» Task requirements
When you reach the line with "cyan cross: (61, 216)" in the listing below, transcribe it and each line after it up to and including the line with "brown L-shape: (141, 629) -> (89, 647), moved", exactly and with nothing else.

[Material for this task — start]

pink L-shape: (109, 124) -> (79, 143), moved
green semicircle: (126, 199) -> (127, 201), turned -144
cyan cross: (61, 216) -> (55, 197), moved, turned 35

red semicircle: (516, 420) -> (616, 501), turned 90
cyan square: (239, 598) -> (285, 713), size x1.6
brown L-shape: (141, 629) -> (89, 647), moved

[Material for this task — finish]
[Material for this task — start]

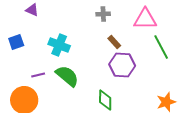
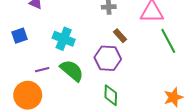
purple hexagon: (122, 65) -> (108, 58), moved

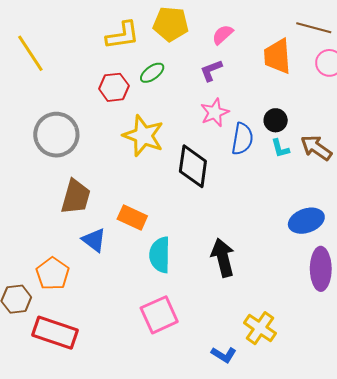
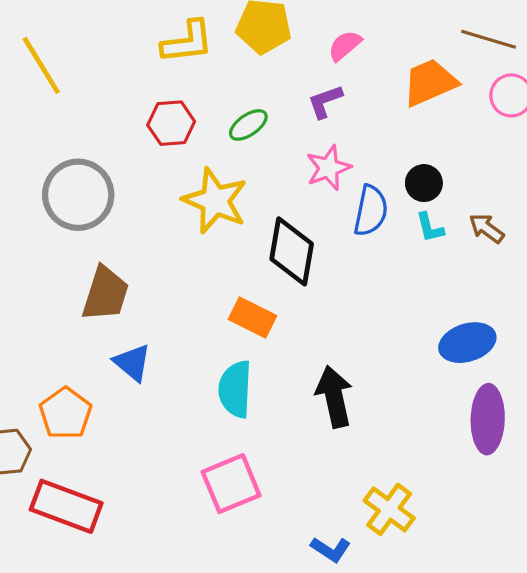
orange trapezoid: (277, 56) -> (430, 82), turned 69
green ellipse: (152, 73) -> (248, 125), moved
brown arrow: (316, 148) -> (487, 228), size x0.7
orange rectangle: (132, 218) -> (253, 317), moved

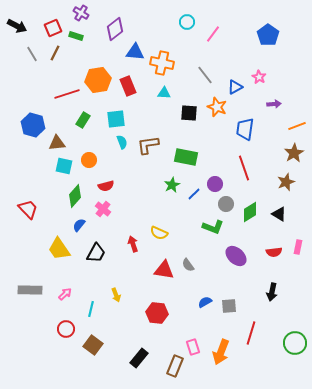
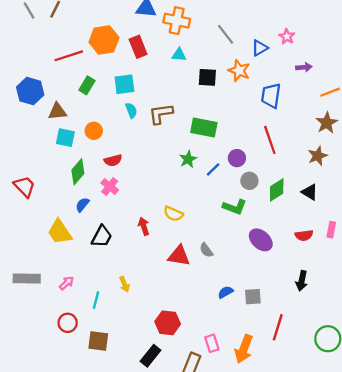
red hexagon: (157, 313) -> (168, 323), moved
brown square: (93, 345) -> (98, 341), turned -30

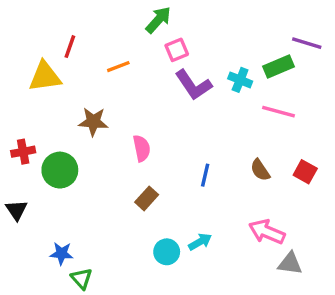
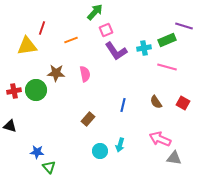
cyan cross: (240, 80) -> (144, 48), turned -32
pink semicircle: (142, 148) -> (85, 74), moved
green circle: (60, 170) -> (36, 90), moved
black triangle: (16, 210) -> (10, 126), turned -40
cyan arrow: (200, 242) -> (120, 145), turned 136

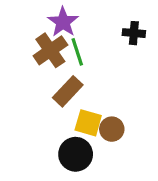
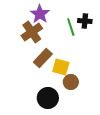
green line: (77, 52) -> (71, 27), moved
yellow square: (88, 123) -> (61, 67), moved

[Material for this task — finish]

» Reply to the exercise
cyan cross: (61, 216) -> (55, 197), moved, turned 35

red semicircle: (516, 420) -> (616, 501), turned 90
cyan square: (239, 598) -> (285, 713), size x1.6
brown L-shape: (141, 629) -> (89, 647), moved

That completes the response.